▶ _REQUEST_
Starting at the line containing "red bell: [116,374,178,458]" and ending at the line containing "red dice: [45,348,110,416]", print every line of the material below exactly, both ends included, and stop there.

▶ _EXERCISE DATA_
((

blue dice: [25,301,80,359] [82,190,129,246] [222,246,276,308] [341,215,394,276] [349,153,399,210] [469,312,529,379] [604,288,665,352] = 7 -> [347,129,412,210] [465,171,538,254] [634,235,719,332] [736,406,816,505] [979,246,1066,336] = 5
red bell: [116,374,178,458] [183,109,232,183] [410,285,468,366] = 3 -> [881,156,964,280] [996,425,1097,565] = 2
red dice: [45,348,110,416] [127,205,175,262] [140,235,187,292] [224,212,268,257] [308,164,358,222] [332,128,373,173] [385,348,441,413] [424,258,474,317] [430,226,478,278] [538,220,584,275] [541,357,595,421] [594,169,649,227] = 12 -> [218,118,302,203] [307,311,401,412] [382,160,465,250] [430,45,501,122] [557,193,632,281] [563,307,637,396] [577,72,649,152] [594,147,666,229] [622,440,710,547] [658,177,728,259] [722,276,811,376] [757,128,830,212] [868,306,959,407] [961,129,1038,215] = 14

))
((

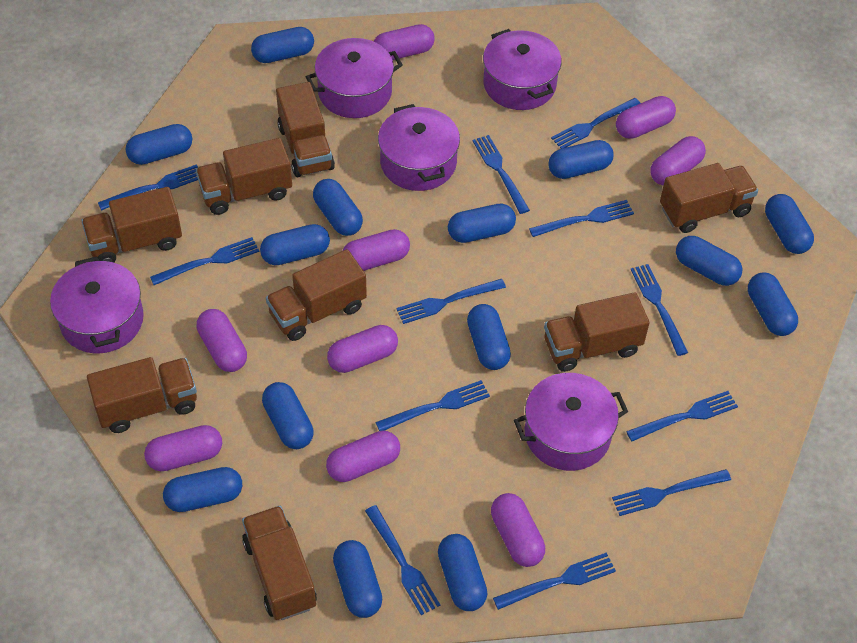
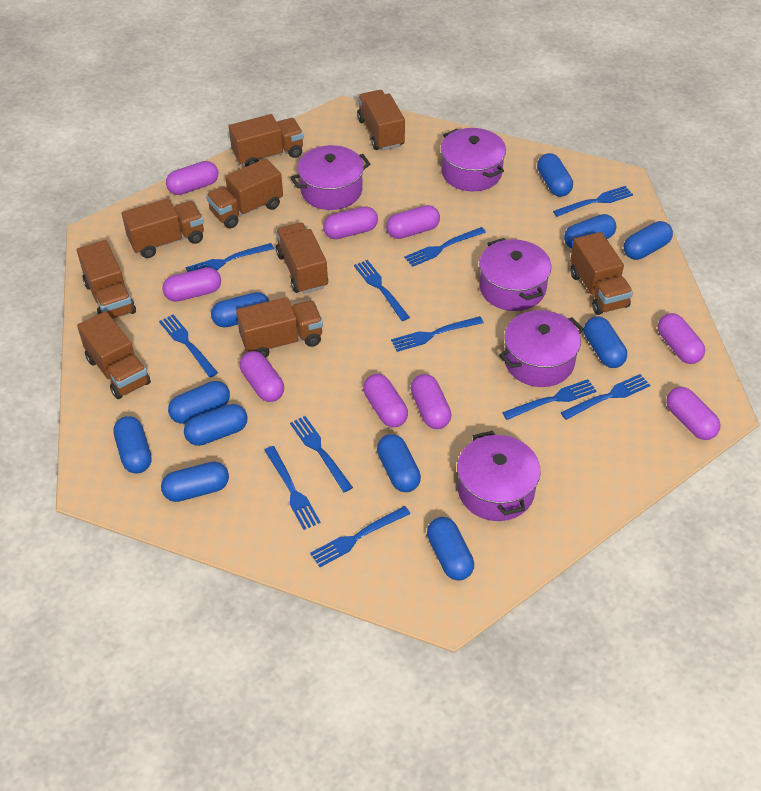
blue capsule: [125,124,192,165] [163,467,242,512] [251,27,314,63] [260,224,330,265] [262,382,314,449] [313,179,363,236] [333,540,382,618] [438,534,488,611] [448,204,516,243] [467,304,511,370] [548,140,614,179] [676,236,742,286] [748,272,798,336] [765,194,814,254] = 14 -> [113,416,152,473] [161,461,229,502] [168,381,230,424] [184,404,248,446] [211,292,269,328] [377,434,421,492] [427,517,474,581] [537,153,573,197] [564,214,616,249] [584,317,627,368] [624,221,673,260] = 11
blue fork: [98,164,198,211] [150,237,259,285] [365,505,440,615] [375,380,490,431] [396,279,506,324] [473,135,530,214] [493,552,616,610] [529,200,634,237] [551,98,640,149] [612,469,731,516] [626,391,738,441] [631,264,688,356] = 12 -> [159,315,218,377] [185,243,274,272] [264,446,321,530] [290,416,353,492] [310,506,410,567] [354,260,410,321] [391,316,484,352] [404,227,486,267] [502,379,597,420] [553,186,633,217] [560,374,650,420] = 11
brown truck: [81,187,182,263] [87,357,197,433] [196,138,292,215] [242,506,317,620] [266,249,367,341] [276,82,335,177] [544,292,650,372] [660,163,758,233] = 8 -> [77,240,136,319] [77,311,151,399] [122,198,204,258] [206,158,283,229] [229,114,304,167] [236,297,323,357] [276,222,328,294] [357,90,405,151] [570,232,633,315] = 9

))
((

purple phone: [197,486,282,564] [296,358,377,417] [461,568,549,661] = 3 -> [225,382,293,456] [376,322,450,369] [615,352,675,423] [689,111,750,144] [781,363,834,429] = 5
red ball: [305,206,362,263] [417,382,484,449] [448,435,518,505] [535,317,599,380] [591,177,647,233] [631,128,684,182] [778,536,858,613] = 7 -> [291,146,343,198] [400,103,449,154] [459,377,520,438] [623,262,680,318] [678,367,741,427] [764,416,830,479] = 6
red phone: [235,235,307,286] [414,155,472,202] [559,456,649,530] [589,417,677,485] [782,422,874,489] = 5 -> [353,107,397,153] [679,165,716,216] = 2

))

▶ _REPLY TO THE EXERCISE_
red bell: [116,374,178,458] [183,109,232,183] [410,285,468,366] = 3 -> [881,156,964,280] [996,425,1097,565] = 2
red dice: [45,348,110,416] [127,205,175,262] [140,235,187,292] [224,212,268,257] [308,164,358,222] [332,128,373,173] [385,348,441,413] [424,258,474,317] [430,226,478,278] [538,220,584,275] [541,357,595,421] [594,169,649,227] = 12 -> [218,118,302,203] [307,311,401,412] [382,160,465,250] [430,45,501,122] [557,193,632,281] [563,307,637,396] [577,72,649,152] [594,147,666,229] [622,440,710,547] [658,177,728,259] [722,276,811,376] [757,128,830,212] [868,306,959,407] [961,129,1038,215] = 14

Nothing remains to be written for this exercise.